(Excerpted records Opens)

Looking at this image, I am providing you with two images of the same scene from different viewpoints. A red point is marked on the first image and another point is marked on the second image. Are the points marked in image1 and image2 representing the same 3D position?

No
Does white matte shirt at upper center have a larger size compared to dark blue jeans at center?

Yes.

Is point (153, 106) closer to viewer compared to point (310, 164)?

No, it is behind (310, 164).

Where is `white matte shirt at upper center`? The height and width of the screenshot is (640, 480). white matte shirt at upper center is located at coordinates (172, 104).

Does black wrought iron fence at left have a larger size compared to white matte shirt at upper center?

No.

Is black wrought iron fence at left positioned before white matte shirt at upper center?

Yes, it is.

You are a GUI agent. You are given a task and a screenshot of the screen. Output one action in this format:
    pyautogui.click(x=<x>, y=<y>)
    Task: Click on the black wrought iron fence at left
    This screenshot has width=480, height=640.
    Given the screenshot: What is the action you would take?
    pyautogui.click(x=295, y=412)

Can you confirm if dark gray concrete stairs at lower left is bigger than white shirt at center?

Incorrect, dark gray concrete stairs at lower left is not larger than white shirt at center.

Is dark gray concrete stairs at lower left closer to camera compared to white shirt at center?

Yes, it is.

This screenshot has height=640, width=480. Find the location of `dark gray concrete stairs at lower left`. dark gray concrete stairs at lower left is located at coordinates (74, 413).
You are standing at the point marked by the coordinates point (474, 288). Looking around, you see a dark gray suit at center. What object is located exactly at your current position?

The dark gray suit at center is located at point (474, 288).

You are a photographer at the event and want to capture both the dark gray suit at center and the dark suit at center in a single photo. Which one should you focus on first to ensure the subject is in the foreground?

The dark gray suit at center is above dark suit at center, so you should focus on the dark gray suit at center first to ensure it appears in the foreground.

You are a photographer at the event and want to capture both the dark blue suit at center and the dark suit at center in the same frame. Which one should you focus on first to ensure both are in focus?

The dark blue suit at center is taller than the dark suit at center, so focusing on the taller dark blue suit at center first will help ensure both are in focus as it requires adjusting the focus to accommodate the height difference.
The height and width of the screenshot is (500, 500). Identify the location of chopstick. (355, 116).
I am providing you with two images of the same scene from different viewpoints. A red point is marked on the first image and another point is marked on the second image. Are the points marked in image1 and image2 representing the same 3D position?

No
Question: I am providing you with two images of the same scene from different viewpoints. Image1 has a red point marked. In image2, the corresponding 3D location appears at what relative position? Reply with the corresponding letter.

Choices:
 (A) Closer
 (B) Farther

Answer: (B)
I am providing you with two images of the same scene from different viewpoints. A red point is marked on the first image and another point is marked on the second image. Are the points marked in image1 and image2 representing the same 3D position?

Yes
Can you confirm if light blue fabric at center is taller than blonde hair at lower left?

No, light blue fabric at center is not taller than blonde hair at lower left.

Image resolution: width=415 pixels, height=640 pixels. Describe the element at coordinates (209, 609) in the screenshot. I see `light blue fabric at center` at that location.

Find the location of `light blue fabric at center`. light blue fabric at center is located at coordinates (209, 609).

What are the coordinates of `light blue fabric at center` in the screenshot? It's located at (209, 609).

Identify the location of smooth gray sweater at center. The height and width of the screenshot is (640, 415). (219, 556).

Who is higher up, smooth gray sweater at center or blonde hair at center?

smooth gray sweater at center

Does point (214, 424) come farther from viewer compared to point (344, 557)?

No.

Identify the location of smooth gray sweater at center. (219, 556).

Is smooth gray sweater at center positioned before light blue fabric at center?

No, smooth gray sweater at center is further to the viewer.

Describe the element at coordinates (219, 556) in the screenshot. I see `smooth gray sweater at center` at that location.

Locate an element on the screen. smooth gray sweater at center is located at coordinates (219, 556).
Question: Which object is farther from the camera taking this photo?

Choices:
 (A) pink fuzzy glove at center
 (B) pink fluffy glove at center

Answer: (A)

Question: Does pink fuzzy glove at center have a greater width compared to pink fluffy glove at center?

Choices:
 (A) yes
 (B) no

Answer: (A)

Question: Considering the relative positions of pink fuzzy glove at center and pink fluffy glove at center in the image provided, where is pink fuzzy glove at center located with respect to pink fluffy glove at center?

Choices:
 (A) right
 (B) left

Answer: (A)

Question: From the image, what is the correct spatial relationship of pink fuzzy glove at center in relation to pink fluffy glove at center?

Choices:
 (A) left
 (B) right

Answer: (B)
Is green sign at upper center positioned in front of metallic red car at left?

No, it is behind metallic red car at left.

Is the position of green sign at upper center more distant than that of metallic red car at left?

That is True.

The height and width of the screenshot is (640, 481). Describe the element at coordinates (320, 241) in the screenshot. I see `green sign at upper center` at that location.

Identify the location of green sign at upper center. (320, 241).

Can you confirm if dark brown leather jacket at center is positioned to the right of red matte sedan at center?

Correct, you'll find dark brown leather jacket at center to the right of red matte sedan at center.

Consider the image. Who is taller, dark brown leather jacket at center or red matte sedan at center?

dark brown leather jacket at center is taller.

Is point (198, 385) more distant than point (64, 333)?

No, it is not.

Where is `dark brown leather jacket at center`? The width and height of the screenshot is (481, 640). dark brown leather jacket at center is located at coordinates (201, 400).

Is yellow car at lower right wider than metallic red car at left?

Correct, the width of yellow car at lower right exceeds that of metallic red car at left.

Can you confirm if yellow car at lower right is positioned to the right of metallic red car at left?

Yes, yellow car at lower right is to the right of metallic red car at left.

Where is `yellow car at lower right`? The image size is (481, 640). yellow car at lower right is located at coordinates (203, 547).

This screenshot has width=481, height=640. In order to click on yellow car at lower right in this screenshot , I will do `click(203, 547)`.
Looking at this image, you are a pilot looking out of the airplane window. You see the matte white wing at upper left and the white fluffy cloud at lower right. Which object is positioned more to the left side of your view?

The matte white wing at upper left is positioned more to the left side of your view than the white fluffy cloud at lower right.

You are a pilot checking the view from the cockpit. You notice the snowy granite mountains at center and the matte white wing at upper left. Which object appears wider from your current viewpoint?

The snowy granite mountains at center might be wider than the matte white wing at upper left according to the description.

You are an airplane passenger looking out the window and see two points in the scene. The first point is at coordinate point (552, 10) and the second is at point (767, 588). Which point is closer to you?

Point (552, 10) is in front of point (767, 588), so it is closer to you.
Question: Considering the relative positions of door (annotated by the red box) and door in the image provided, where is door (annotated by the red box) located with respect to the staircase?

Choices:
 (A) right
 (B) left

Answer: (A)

(Excerpted records Closes)

§ What to work on
Pull out every line in the items above that contains the word "have". Matching is case-sensitive.

§ Response
Does white matte shirt at upper center have a larger size compared to dark blue jeans at center?
Does black wrought iron fence at left have a larger size compared to white matte shirt at upper center?
Question: Does pink fuzzy glove at center have a greater width compared to pink fluffy glove at center?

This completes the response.